» Source data
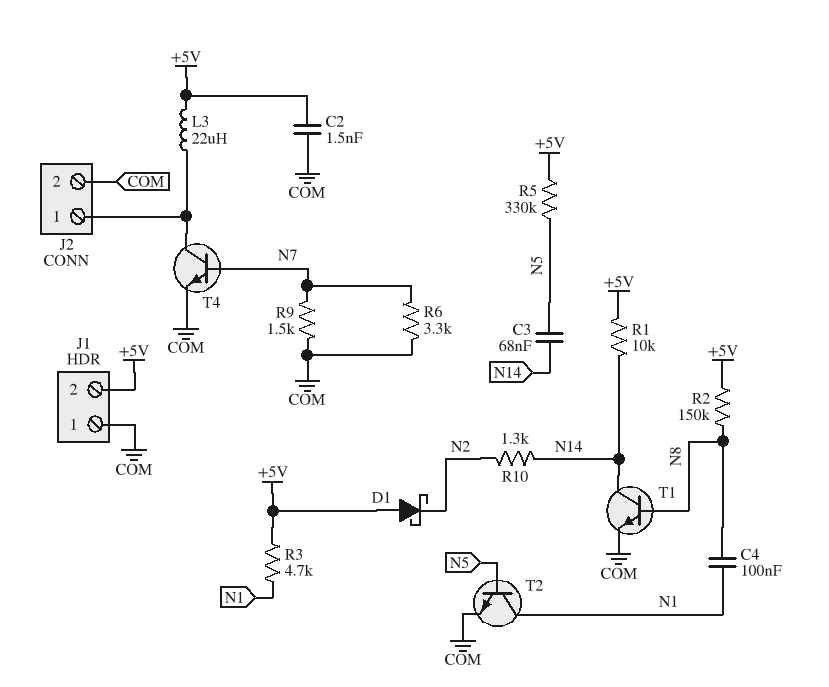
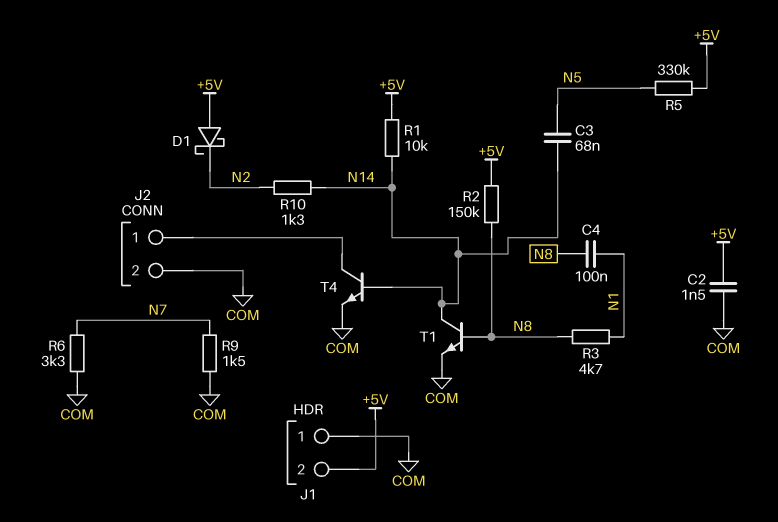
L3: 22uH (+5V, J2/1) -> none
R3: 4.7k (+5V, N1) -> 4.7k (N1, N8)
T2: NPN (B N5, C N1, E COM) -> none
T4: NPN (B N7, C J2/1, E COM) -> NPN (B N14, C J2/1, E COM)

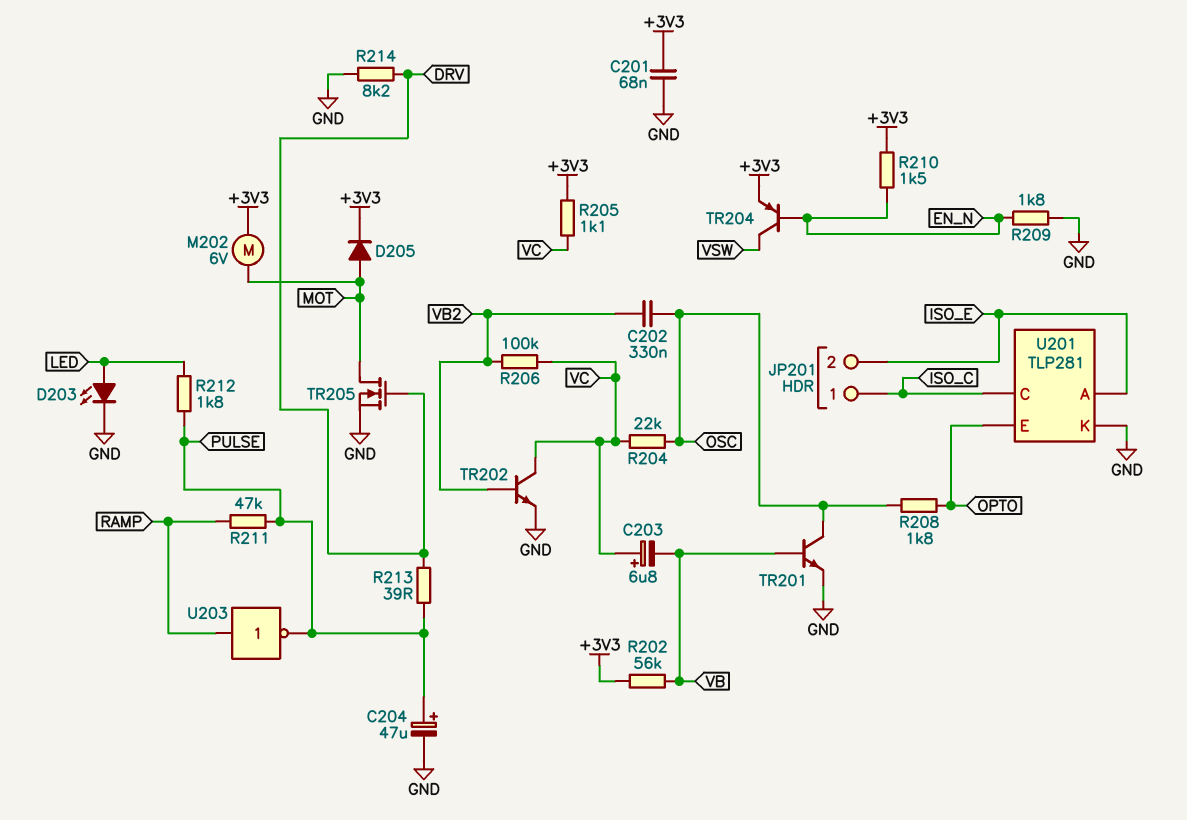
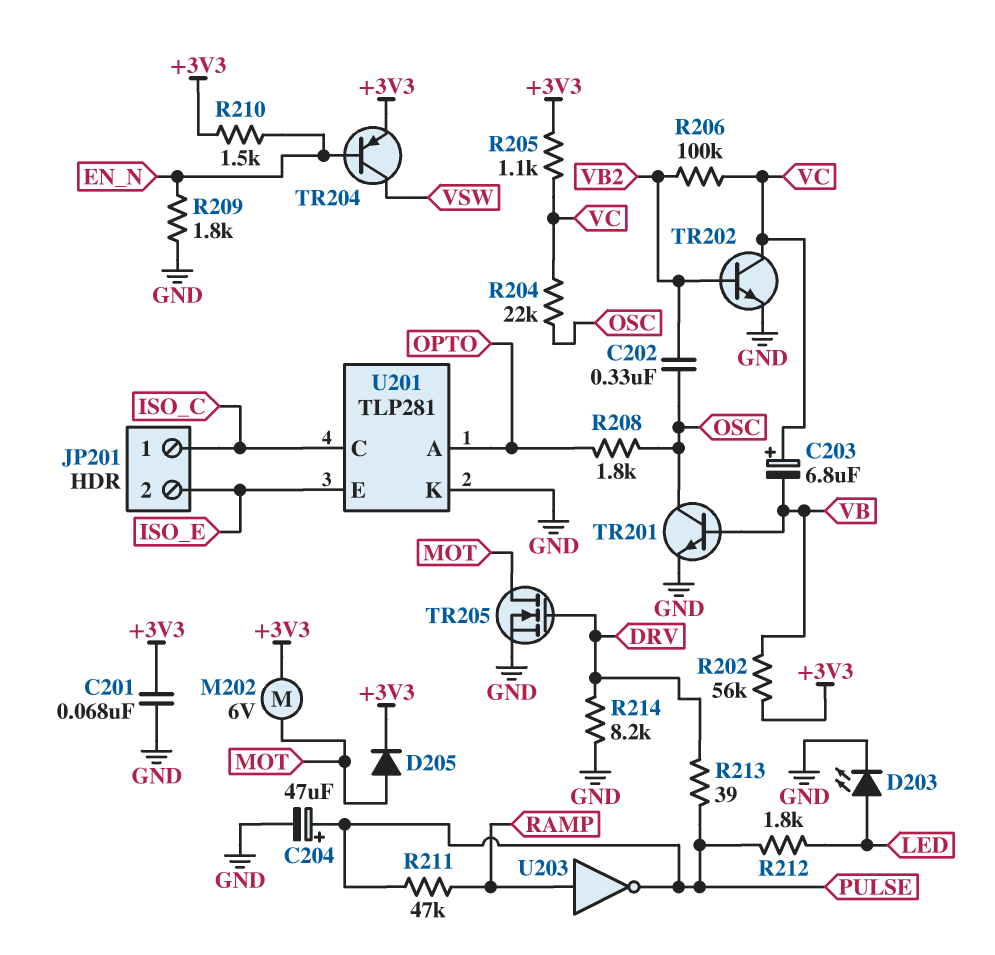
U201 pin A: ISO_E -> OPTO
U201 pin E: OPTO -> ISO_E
...
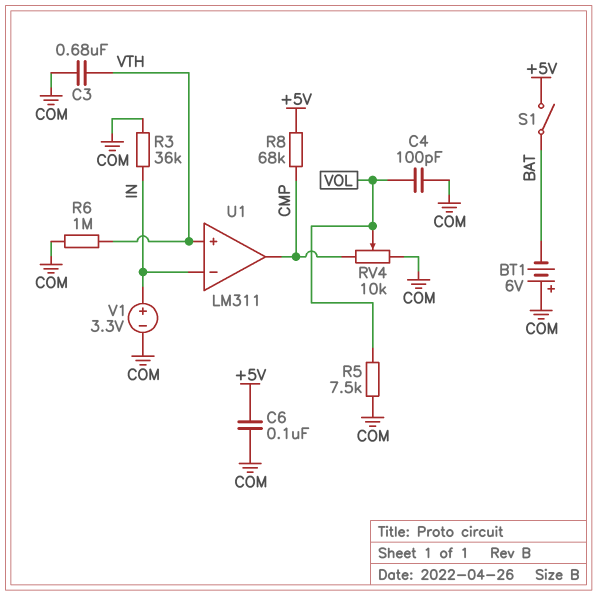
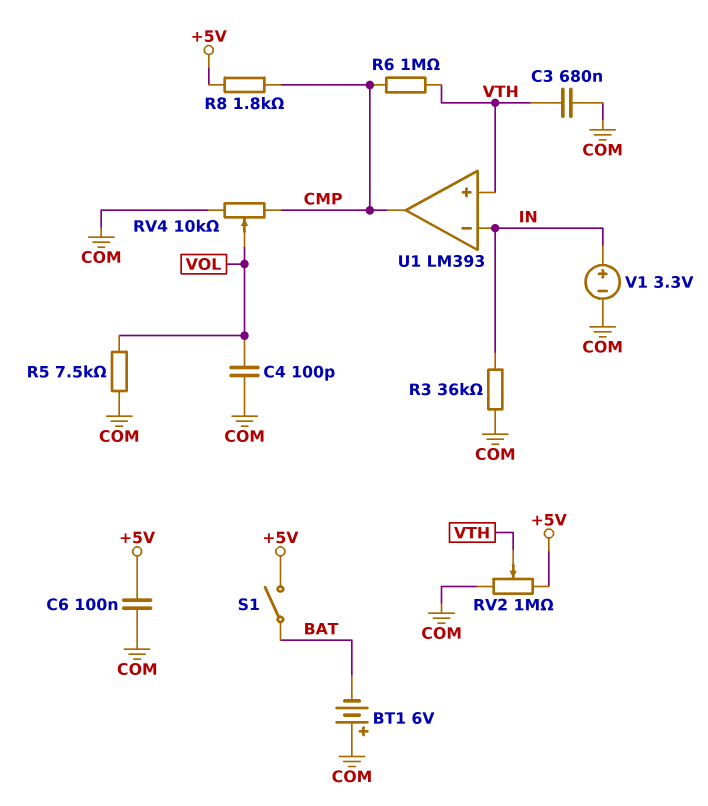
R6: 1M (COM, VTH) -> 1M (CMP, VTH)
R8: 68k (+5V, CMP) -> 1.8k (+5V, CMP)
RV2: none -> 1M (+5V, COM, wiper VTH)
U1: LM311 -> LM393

» Work task
From the material above, retype precisely the lines between the line holding "R8: 68k (+5V, CMP) -> 1.8k (+5V, CMP)" and the line holding "U1: LM311 -> LM393", inclusive, and nothing beyond them.

» Task output
R8: 68k (+5V, CMP) -> 1.8k (+5V, CMP)
RV2: none -> 1M (+5V, COM, wiper VTH)
U1: LM311 -> LM393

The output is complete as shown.